Reproduce every line of the records below verbatim, leaving out the pictures.

[Collected data entries]
·····

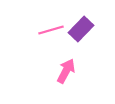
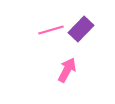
pink arrow: moved 1 px right, 1 px up
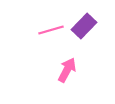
purple rectangle: moved 3 px right, 3 px up
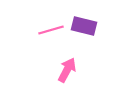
purple rectangle: rotated 60 degrees clockwise
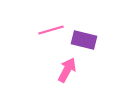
purple rectangle: moved 14 px down
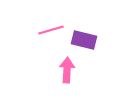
pink arrow: rotated 25 degrees counterclockwise
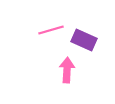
purple rectangle: rotated 10 degrees clockwise
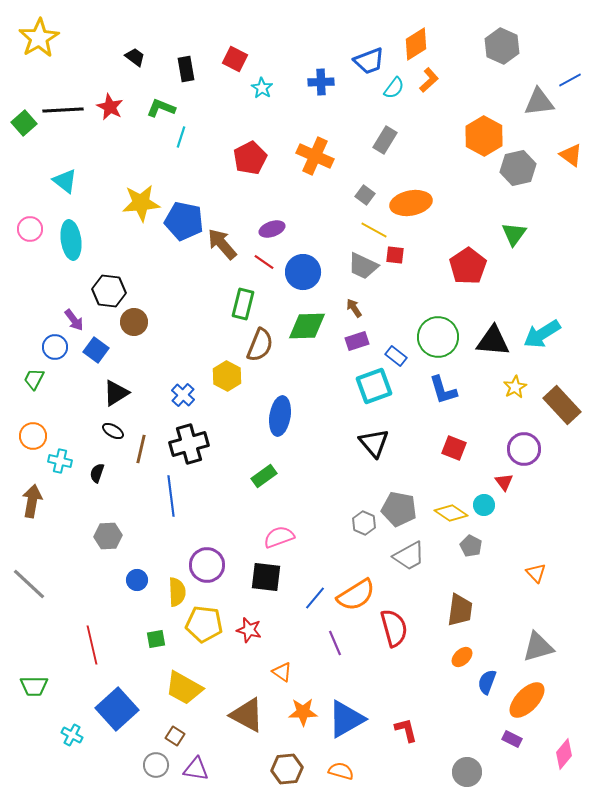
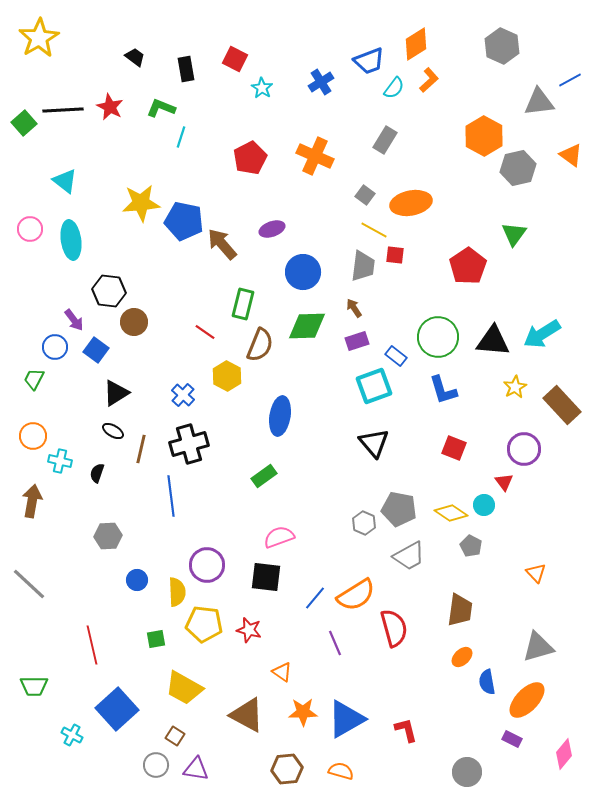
blue cross at (321, 82): rotated 30 degrees counterclockwise
red line at (264, 262): moved 59 px left, 70 px down
gray trapezoid at (363, 266): rotated 108 degrees counterclockwise
blue semicircle at (487, 682): rotated 30 degrees counterclockwise
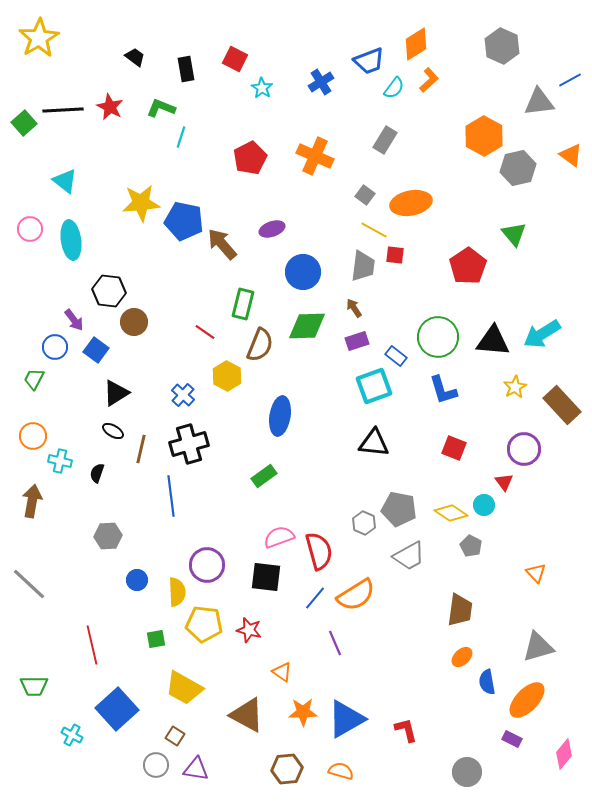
green triangle at (514, 234): rotated 16 degrees counterclockwise
black triangle at (374, 443): rotated 44 degrees counterclockwise
red semicircle at (394, 628): moved 75 px left, 77 px up
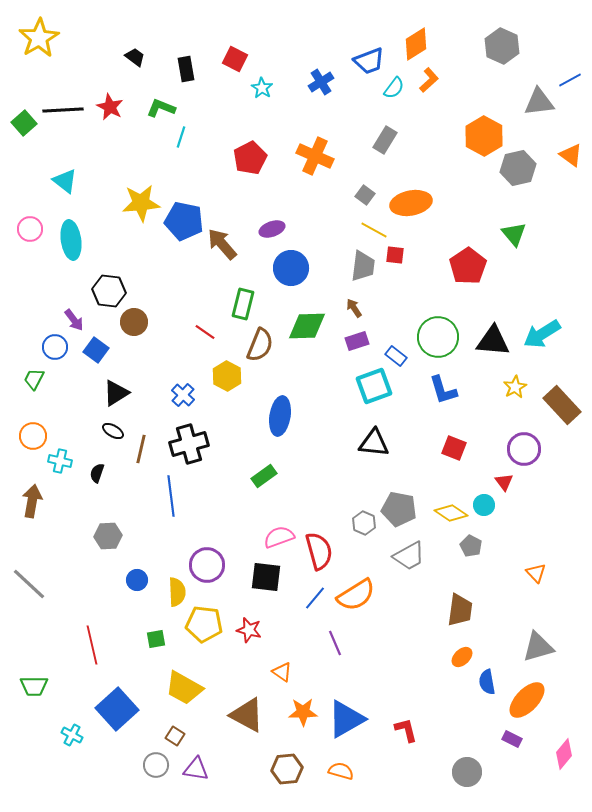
blue circle at (303, 272): moved 12 px left, 4 px up
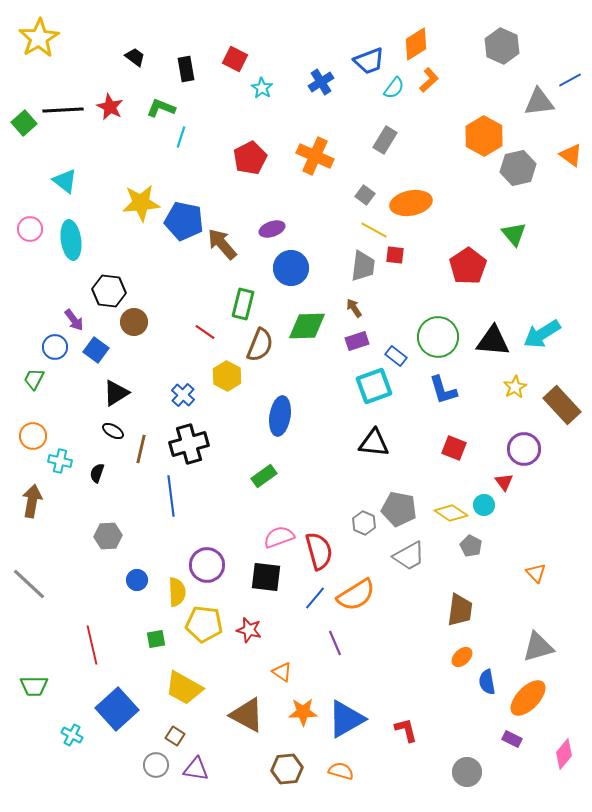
orange ellipse at (527, 700): moved 1 px right, 2 px up
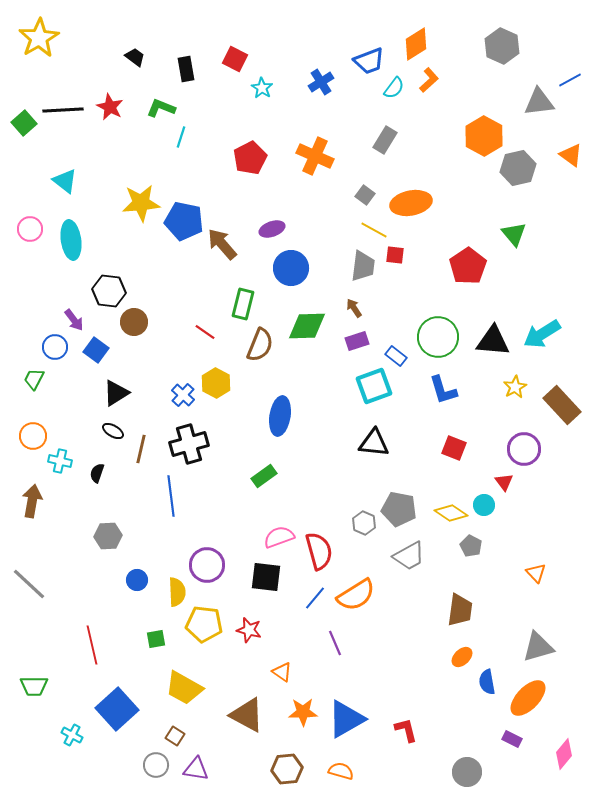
yellow hexagon at (227, 376): moved 11 px left, 7 px down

·····

» EXERCISE OUTPUT:
pink arrow: moved 1 px right, 1 px up
purple rectangle: moved 3 px right, 3 px up
purple rectangle: rotated 60 degrees clockwise
purple rectangle: moved 14 px down
pink arrow: rotated 25 degrees counterclockwise
purple rectangle: rotated 10 degrees clockwise
blue cross at (321, 82): rotated 30 degrees counterclockwise
red line at (264, 262): moved 59 px left, 70 px down
gray trapezoid at (363, 266): rotated 108 degrees counterclockwise
blue semicircle at (487, 682): rotated 30 degrees counterclockwise
green triangle at (514, 234): rotated 16 degrees counterclockwise
black triangle at (374, 443): rotated 44 degrees counterclockwise
red semicircle at (394, 628): moved 75 px left, 77 px up
blue circle at (303, 272): moved 12 px left, 4 px up
orange ellipse at (527, 700): moved 1 px right, 2 px up
yellow hexagon at (227, 376): moved 11 px left, 7 px down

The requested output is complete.